# start of Dataset rows
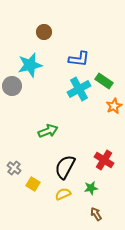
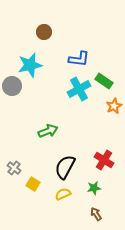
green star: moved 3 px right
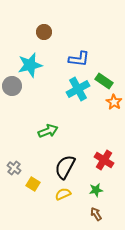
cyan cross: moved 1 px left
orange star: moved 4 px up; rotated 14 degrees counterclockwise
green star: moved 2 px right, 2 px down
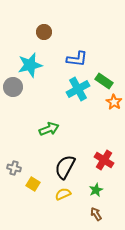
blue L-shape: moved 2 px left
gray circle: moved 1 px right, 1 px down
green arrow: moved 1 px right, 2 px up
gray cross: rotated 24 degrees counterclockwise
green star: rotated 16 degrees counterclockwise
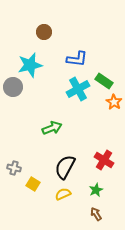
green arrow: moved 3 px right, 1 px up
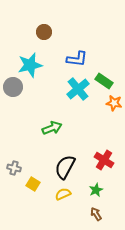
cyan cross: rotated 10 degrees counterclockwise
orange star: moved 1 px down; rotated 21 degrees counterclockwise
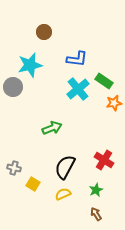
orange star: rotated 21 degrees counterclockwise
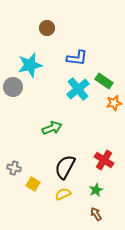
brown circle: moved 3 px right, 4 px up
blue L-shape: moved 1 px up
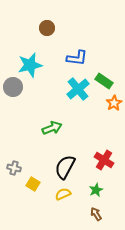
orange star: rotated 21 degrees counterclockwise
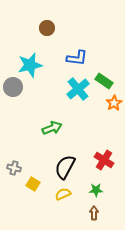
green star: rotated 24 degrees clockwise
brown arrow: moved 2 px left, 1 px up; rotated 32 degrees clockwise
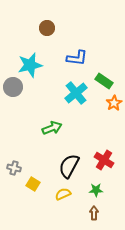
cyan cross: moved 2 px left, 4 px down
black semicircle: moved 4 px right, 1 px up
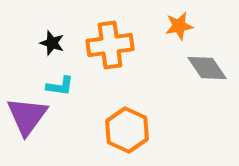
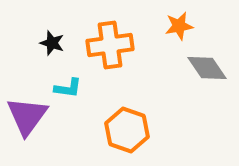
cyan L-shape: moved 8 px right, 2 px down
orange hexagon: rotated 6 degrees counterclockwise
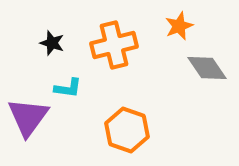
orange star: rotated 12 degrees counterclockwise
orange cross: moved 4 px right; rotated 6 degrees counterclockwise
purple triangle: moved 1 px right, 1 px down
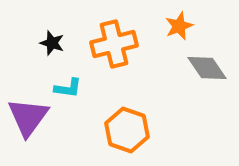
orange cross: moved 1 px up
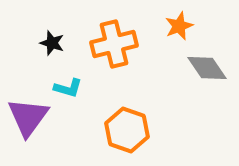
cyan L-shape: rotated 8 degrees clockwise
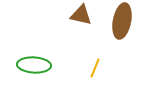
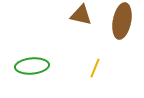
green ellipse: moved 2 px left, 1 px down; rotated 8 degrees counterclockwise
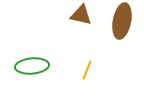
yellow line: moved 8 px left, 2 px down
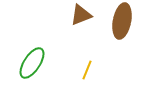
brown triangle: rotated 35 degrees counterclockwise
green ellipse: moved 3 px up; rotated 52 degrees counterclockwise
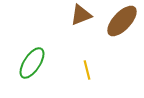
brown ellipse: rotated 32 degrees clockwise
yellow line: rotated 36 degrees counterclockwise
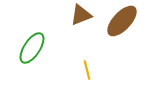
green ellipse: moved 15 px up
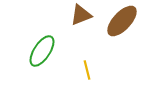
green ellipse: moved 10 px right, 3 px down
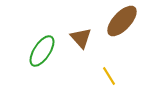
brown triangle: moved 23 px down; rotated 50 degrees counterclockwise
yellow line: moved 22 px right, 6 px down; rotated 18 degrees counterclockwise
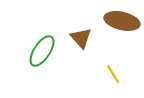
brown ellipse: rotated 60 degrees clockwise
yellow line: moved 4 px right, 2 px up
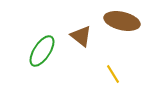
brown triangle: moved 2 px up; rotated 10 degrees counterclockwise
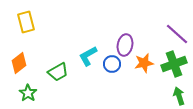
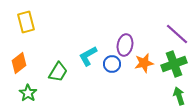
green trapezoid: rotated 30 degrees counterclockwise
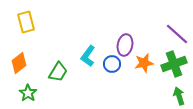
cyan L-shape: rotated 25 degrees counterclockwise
# end of Dataset rows
◆ **What to do**
From the start of the material through the line with "black semicircle: moved 4 px right, 1 px up", change every "counterclockwise" to "anticlockwise" and write those lines out again with nothing else altered. Leave the pictures out of your answer.

◆ **Output below**
green star: moved 3 px right
cyan cross: moved 1 px left
orange star: moved 4 px up; rotated 14 degrees anticlockwise
green star: moved 2 px right, 2 px down
blue L-shape: moved 2 px left
gray circle: moved 1 px right, 1 px down
green arrow: moved 1 px right, 2 px up
gray cross: rotated 24 degrees anticlockwise
green star: rotated 16 degrees anticlockwise
green arrow: moved 3 px right, 1 px up
cyan cross: rotated 10 degrees anticlockwise
orange star: moved 1 px down; rotated 21 degrees anticlockwise
orange star: rotated 21 degrees anticlockwise
brown circle: moved 3 px right, 4 px up
blue L-shape: moved 1 px up
orange star: rotated 21 degrees anticlockwise
green star: rotated 24 degrees clockwise
brown arrow: moved 2 px left, 1 px up; rotated 32 degrees clockwise
cyan cross: moved 2 px left, 4 px down
black semicircle: moved 4 px right, 1 px up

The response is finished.